» **Data for this task**:
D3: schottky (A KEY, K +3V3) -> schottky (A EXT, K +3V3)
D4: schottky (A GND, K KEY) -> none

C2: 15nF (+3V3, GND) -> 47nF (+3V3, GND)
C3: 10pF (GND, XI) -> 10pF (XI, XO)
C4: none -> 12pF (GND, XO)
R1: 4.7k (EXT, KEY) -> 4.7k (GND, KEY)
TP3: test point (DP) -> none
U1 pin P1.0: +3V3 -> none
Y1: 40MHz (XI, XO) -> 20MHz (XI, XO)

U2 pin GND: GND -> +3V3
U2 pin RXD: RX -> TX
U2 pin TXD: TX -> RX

» **Problem requirements**: Give the records above again in full, keeping every character unchanged.

» **Output of the task**:
D3: schottky (A KEY, K +3V3) -> schottky (A EXT, K +3V3)
D4: schottky (A GND, K KEY) -> none

C2: 15nF (+3V3, GND) -> 47nF (+3V3, GND)
C3: 10pF (GND, XI) -> 10pF (XI, XO)
C4: none -> 12pF (GND, XO)
R1: 4.7k (EXT, KEY) -> 4.7k (GND, KEY)
TP3: test point (DP) -> none
U1 pin P1.0: +3V3 -> none
Y1: 40MHz (XI, XO) -> 20MHz (XI, XO)

U2 pin GND: GND -> +3V3
U2 pin RXD: RX -> TX
U2 pin TXD: TX -> RX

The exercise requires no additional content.